Data shown:
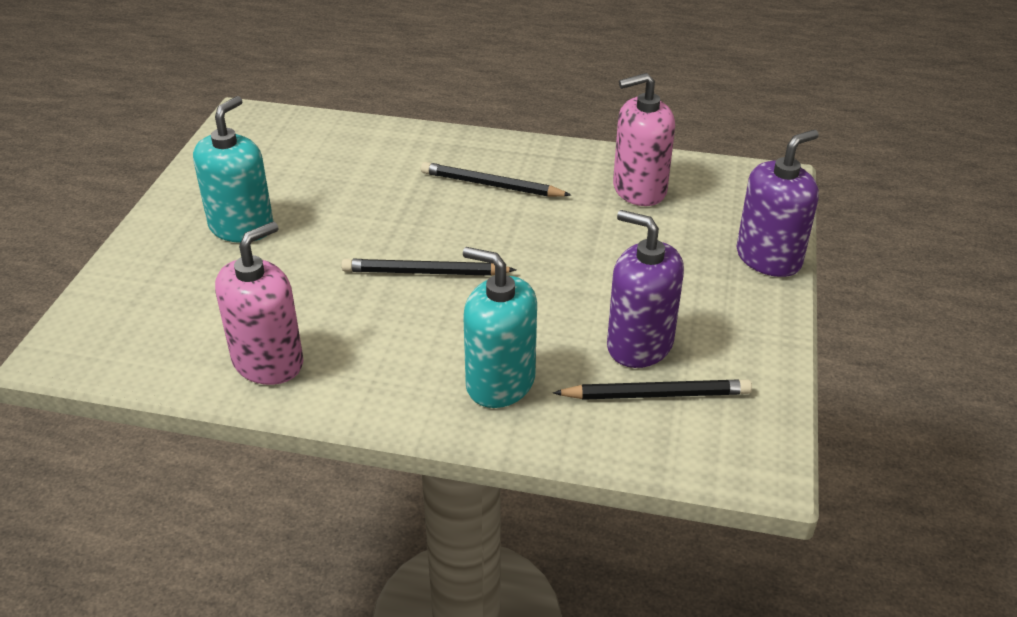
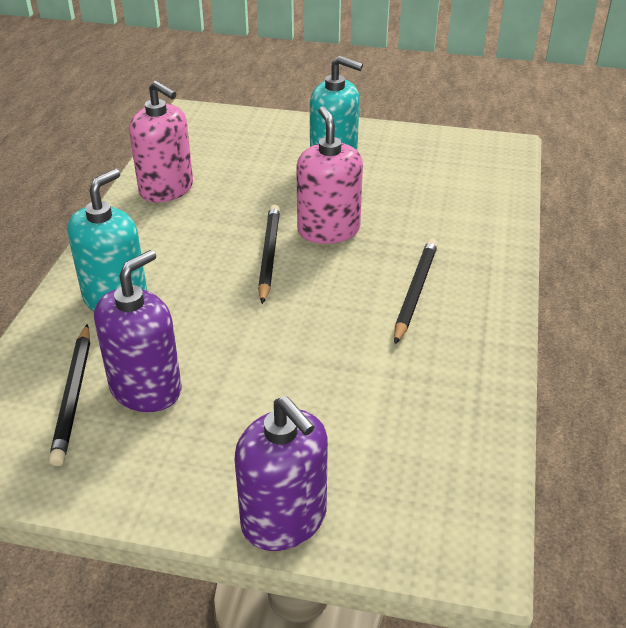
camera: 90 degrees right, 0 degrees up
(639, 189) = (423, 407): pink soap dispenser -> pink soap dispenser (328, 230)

==

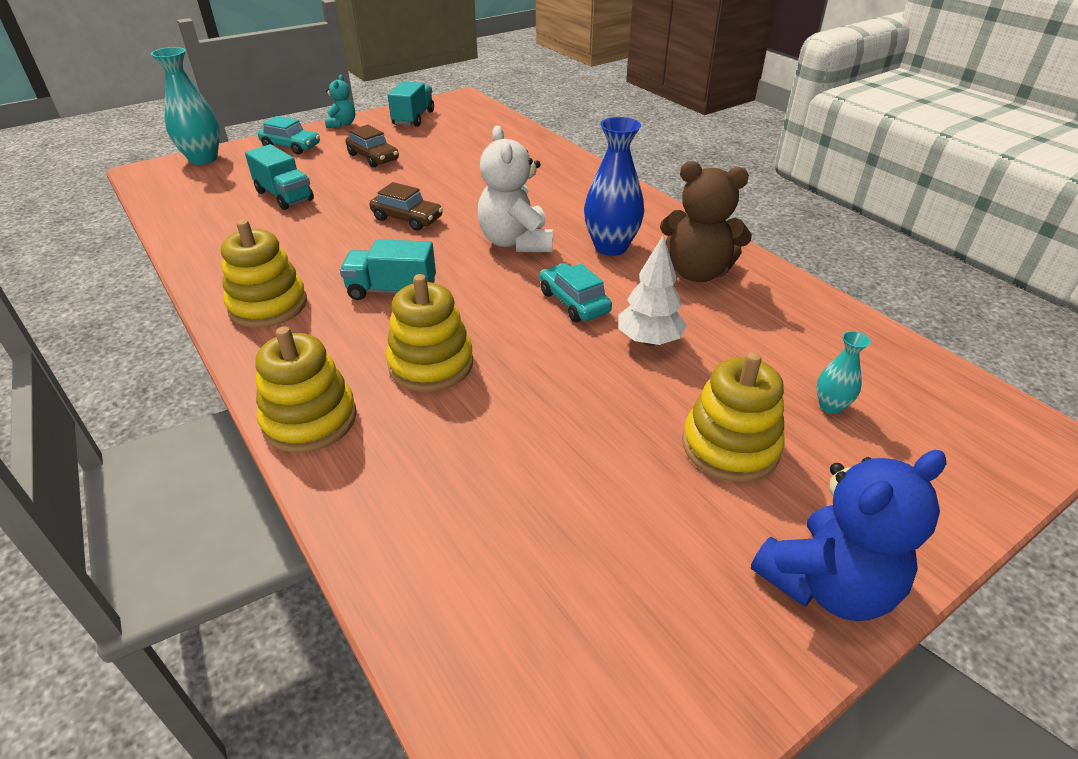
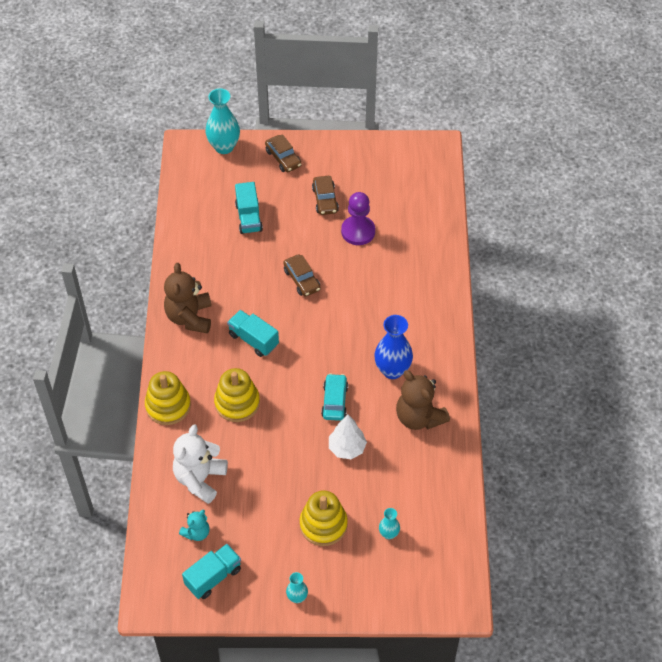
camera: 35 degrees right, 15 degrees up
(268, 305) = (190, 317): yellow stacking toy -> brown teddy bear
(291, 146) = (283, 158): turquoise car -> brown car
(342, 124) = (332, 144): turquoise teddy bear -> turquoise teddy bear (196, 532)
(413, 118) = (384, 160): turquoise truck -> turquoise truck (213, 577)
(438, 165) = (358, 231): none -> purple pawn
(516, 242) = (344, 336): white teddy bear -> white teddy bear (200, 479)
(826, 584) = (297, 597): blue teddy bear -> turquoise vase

---

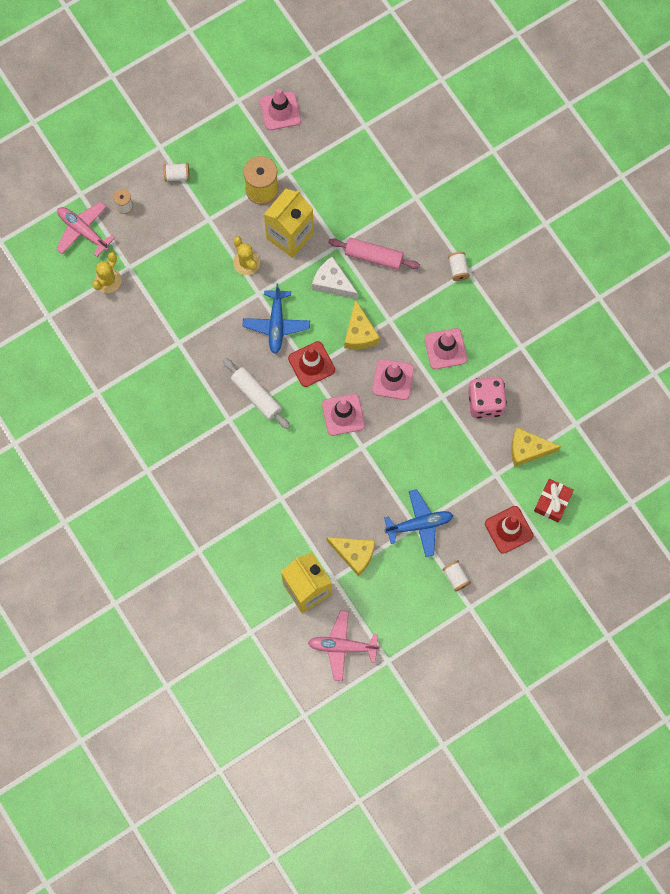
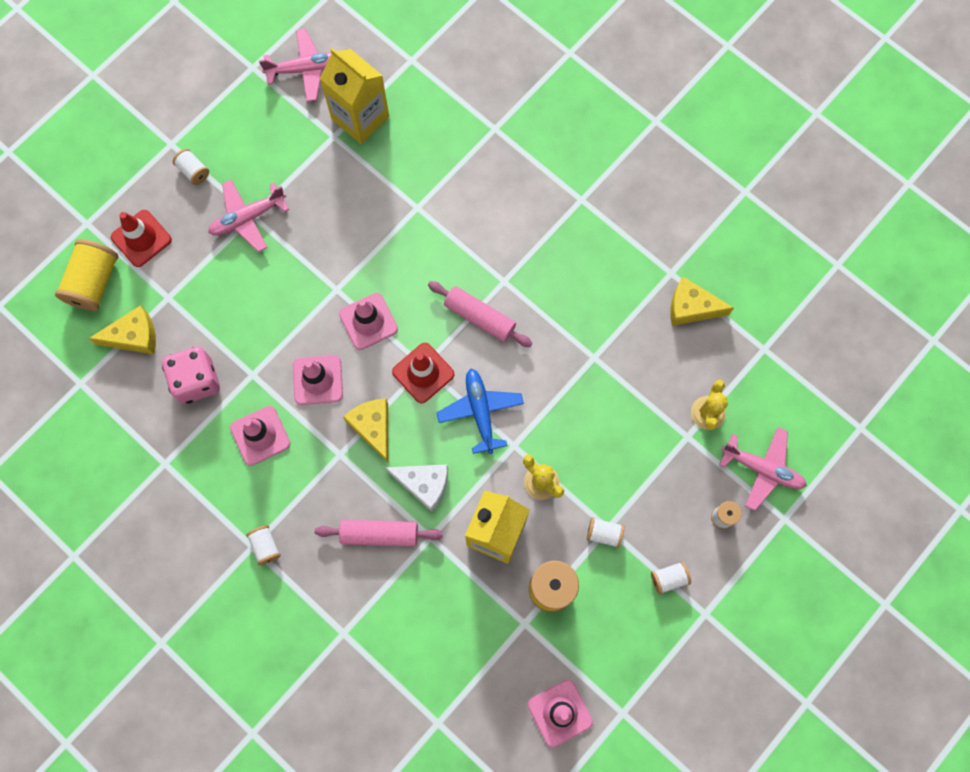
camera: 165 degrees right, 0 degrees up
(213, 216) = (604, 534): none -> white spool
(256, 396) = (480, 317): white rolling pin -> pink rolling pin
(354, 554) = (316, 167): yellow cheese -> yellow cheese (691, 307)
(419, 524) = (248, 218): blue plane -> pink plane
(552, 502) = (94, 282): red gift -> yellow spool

Exercise: All lines above between those holding "(256, 396) = (480, 317): white" and "(552, 502) = (94, 282): red", inclusive, must be set down unchanged, and no other line may be included.

Solution for this exercise:
(256, 396) = (480, 317): white rolling pin -> pink rolling pin
(354, 554) = (316, 167): yellow cheese -> yellow cheese (691, 307)
(419, 524) = (248, 218): blue plane -> pink plane
(552, 502) = (94, 282): red gift -> yellow spool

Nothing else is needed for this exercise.